Items from a data source ▸
----
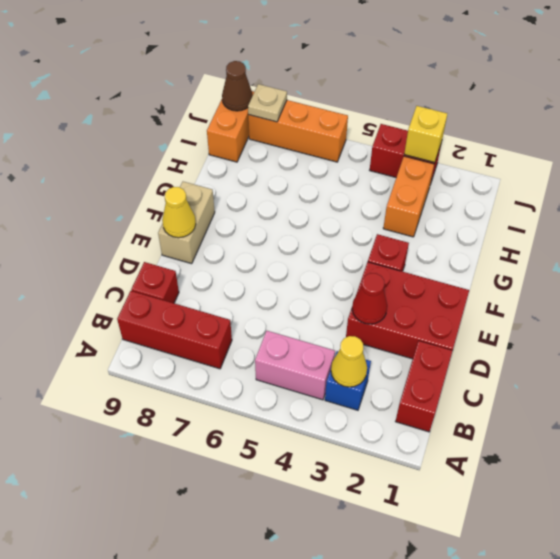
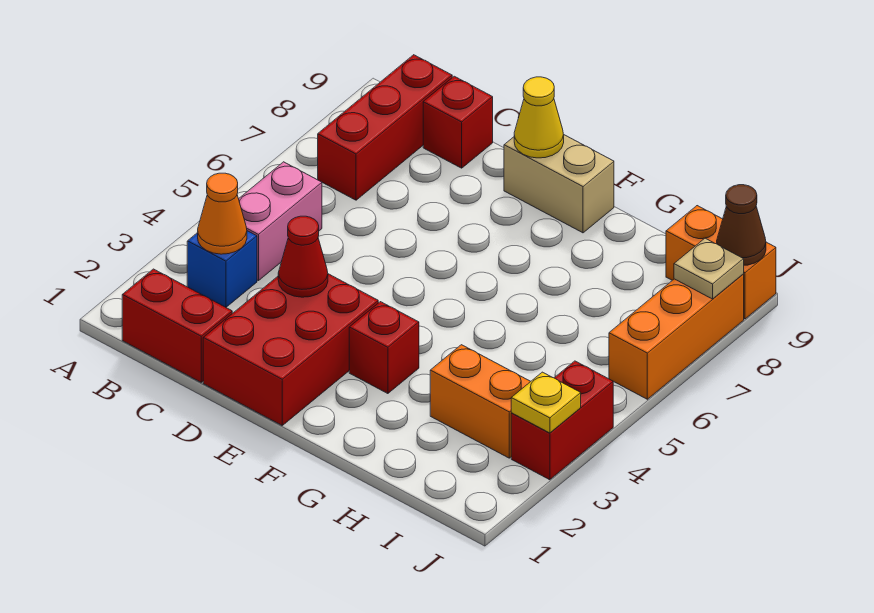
yellow cone B3 level 2 -> orange cone B3 level 2
yellow brick J3 level 2 -> yellow plate J3 level 2

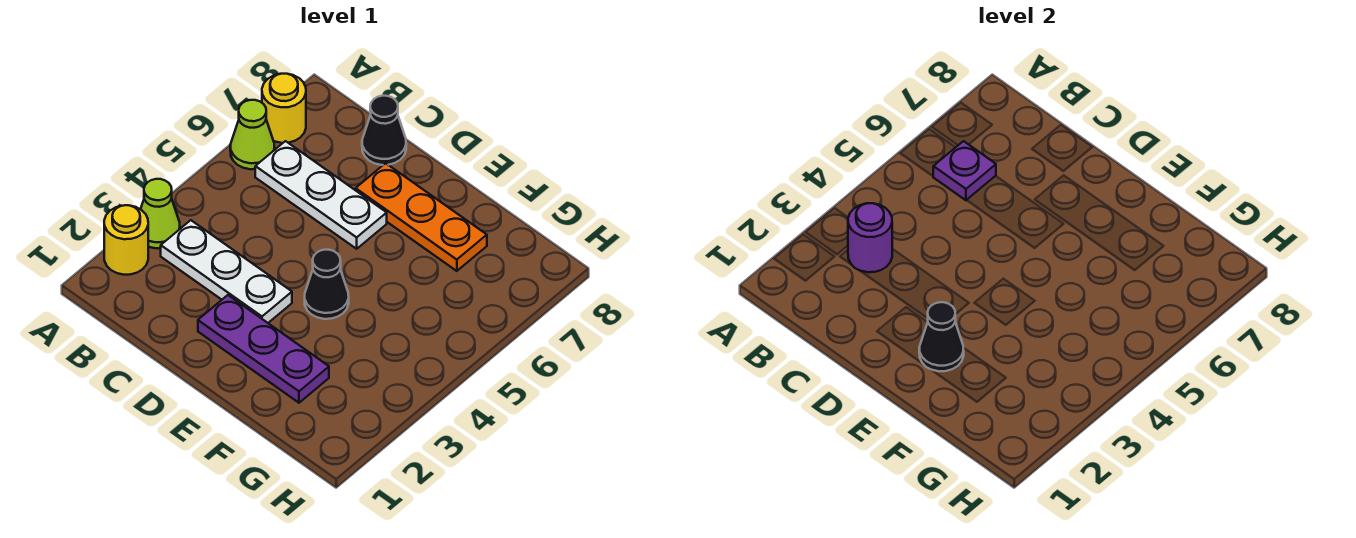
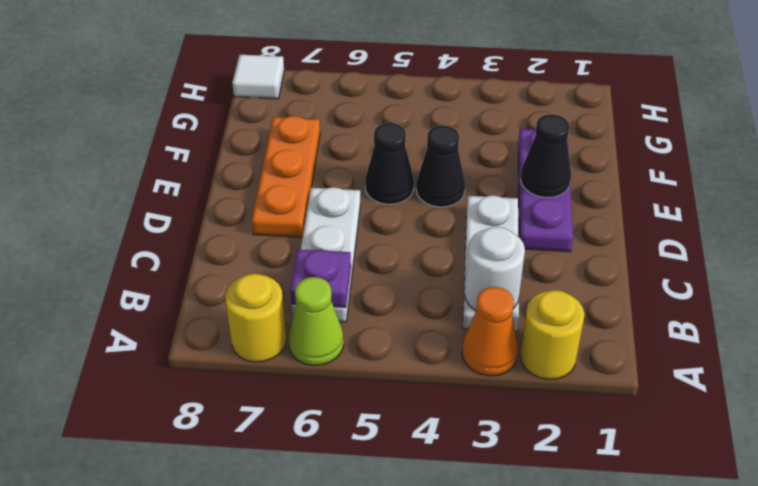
lime cone A3 level 1 -> orange cone A3 level 1
purple round brick B3 level 2 -> white round brick B3 level 2
black cone C8 level 1 -> black cone E5 level 1
none -> white tile H8 level 1

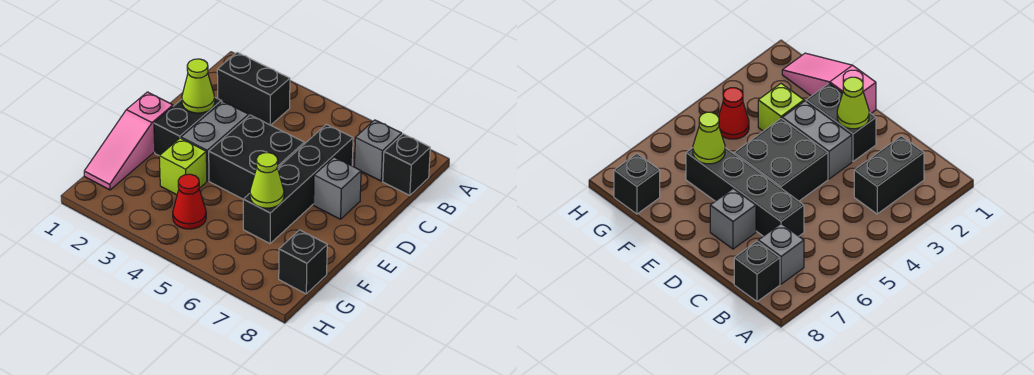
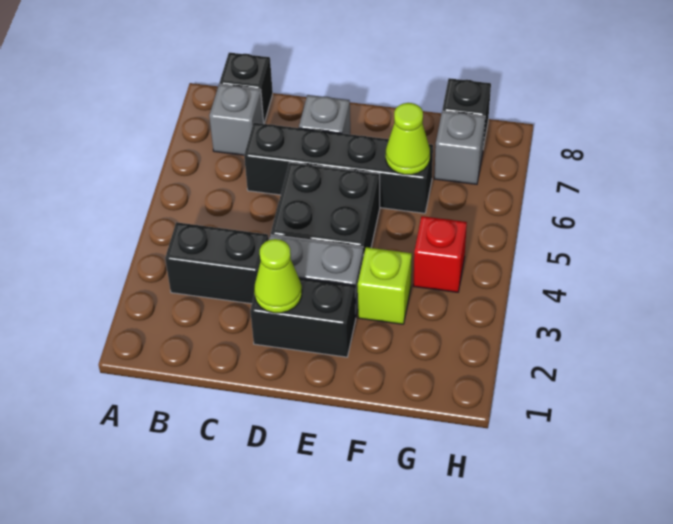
black brick B2:B3 level 1 -> black brick B3:C3 level 1
pink slope E1:G1 level 1 top E -> none
red cone G4 level 1 -> red brick G4 level 1
none -> grey brick G7 level 1

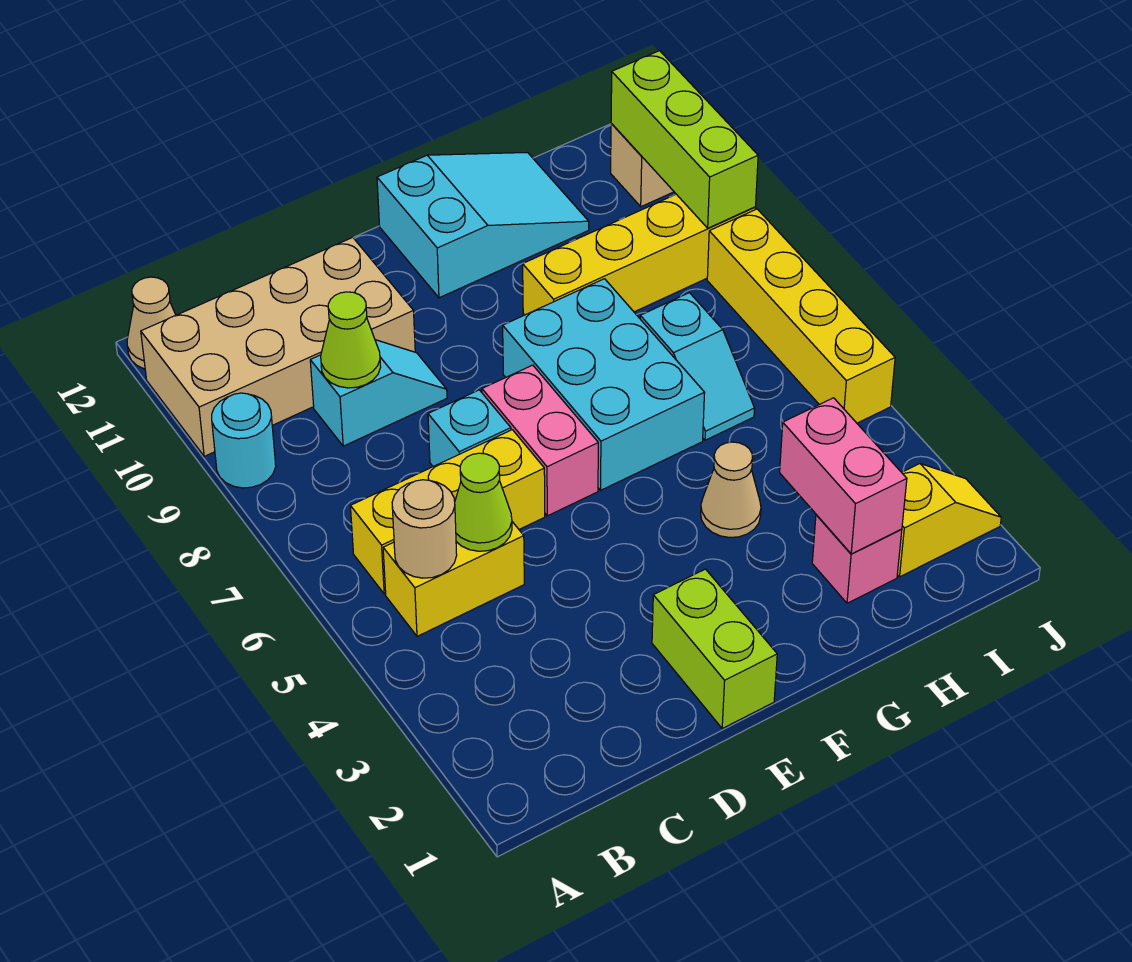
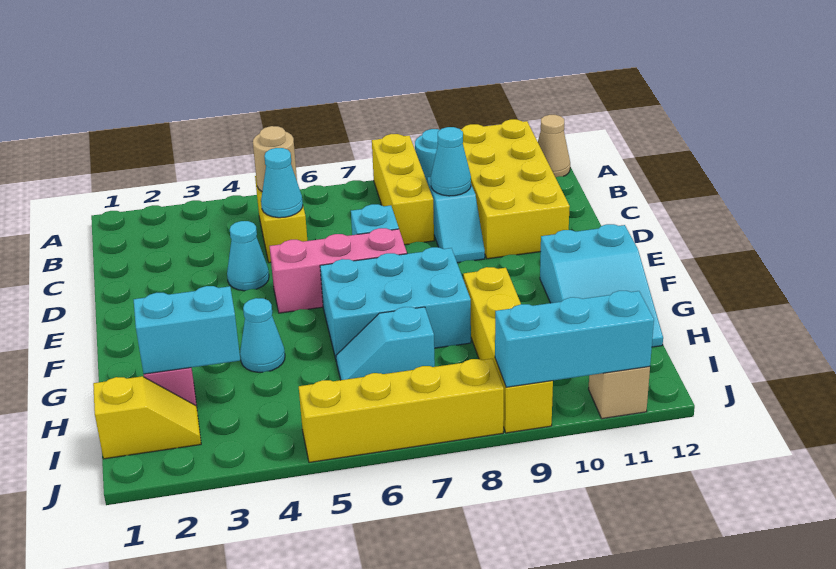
tan brick A10:D11 level 1 -> yellow brick A10:D11 level 1
yellow brick B6:D6 level 1 -> yellow brick A8:C8 level 1
lime cone C5 level 2 -> cyan cone C5 level 2
lime cone C9 level 2 -> cyan cone C9 level 2
none -> cyan cone D4 level 1
lime brick E1:E2 level 1 -> none
pink brick E6:E7 level 1 -> pink brick E5:E7 level 1
tan cone G4 level 1 -> cyan cone G4 level 1
pink brick H2:H3 level 2 -> cyan brick H2:H3 level 2
yellow slope I2:J2 level 1 top I -> yellow slope I1:I2 level 1 top 1
lime brick J9:J11 level 2 -> cyan brick J9:J11 level 2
----
Task statement ▸ The reply should hold exactly the lines above, starting at the line with "lime cone A3" and ending at the line with "red cone G4 level 1 -> red brick G4 level 1", and no pictures.

Output for this exercise ▸
lime cone A3 level 1 -> orange cone A3 level 1
purple round brick B3 level 2 -> white round brick B3 level 2
black cone C8 level 1 -> black cone E5 level 1
none -> white tile H8 level 1

black brick B2:B3 level 1 -> black brick B3:C3 level 1
pink slope E1:G1 level 1 top E -> none
red cone G4 level 1 -> red brick G4 level 1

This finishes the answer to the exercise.